Start with the first line of the data and end with the line that holds "J2 pin 2: GND -> 3V3"; write out each one exactly.

##### Records for this task

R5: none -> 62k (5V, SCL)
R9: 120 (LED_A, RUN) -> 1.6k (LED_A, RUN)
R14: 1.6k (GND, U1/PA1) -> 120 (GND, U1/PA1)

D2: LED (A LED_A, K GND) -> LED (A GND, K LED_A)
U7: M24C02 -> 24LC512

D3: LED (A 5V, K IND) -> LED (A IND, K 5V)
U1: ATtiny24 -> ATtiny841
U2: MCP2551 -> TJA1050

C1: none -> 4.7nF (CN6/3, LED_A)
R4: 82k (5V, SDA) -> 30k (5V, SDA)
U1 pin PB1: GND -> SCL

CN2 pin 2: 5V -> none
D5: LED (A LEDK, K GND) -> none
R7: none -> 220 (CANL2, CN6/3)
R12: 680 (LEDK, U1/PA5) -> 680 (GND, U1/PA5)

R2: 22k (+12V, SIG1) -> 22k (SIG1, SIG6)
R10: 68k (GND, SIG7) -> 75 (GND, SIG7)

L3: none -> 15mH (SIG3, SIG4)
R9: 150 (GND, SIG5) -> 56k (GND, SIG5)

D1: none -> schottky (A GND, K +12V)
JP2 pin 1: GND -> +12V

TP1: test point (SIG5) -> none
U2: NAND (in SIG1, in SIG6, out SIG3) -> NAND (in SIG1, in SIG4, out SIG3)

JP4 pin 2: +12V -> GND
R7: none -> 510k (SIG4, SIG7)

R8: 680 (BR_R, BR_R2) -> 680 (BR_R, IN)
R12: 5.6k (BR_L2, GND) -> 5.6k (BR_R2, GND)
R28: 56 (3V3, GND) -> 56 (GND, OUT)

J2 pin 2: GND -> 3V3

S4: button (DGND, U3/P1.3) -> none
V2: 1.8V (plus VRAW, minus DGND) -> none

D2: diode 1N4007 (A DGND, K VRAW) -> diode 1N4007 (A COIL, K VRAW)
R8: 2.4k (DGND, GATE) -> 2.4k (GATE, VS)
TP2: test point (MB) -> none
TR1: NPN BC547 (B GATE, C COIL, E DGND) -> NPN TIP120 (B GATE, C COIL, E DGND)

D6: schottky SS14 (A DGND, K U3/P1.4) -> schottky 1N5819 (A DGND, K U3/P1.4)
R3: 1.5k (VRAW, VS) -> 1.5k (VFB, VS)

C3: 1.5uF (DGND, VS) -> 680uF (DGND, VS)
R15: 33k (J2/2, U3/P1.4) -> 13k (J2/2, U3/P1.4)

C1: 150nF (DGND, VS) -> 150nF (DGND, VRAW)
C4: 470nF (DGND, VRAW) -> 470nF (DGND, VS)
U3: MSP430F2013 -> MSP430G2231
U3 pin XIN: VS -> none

##########

# Output of the exercise
R5: none -> 62k (5V, SCL)
R9: 120 (LED_A, RUN) -> 1.6k (LED_A, RUN)
R14: 1.6k (GND, U1/PA1) -> 120 (GND, U1/PA1)

D2: LED (A LED_A, K GND) -> LED (A GND, K LED_A)
U7: M24C02 -> 24LC512

D3: LED (A 5V, K IND) -> LED (A IND, K 5V)
U1: ATtiny24 -> ATtiny841
U2: MCP2551 -> TJA1050

C1: none -> 4.7nF (CN6/3, LED_A)
R4: 82k (5V, SDA) -> 30k (5V, SDA)
U1 pin PB1: GND -> SCL

CN2 pin 2: 5V -> none
D5: LED (A LEDK, K GND) -> none
R7: none -> 220 (CANL2, CN6/3)
R12: 680 (LEDK, U1/PA5) -> 680 (GND, U1/PA5)

R2: 22k (+12V, SIG1) -> 22k (SIG1, SIG6)
R10: 68k (GND, SIG7) -> 75 (GND, SIG7)

L3: none -> 15mH (SIG3, SIG4)
R9: 150 (GND, SIG5) -> 56k (GND, SIG5)

D1: none -> schottky (A GND, K +12V)
JP2 pin 1: GND -> +12V

TP1: test point (SIG5) -> none
U2: NAND (in SIG1, in SIG6, out SIG3) -> NAND (in SIG1, in SIG4, out SIG3)

JP4 pin 2: +12V -> GND
R7: none -> 510k (SIG4, SIG7)

R8: 680 (BR_R, BR_R2) -> 680 (BR_R, IN)
R12: 5.6k (BR_L2, GND) -> 5.6k (BR_R2, GND)
R28: 56 (3V3, GND) -> 56 (GND, OUT)

J2 pin 2: GND -> 3V3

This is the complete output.